- What is expected:
Which lines below include the string "pink"? Please show each one.

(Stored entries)
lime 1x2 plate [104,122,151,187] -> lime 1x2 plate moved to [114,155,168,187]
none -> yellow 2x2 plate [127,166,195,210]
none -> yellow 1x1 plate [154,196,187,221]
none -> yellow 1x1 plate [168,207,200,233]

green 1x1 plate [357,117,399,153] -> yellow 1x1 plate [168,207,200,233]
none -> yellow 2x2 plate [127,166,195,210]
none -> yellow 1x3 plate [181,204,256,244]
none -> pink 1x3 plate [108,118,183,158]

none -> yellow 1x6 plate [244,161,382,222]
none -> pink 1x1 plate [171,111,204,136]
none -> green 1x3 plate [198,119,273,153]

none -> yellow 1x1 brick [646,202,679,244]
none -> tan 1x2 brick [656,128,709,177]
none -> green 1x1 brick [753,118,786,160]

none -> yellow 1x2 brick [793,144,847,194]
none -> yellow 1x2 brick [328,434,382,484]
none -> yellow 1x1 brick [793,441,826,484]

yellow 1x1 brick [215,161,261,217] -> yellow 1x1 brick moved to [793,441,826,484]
---
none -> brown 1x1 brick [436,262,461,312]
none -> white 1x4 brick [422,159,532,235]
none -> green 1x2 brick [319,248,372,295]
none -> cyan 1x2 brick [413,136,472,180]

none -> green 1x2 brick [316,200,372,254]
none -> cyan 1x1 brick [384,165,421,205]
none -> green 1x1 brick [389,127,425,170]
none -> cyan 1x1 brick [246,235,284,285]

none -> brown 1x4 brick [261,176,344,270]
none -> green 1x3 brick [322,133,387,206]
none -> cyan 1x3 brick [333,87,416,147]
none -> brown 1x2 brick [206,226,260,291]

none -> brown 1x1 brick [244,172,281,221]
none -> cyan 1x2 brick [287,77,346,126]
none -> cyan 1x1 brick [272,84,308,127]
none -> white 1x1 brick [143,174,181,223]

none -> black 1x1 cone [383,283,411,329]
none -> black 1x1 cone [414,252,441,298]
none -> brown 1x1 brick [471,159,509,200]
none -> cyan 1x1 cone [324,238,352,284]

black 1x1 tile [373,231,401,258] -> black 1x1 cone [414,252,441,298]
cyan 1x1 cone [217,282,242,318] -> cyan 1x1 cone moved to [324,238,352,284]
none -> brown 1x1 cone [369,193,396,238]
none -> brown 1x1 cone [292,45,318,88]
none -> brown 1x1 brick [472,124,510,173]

- Task result:
none -> pink 1x3 plate [108,118,183,158]
none -> pink 1x1 plate [171,111,204,136]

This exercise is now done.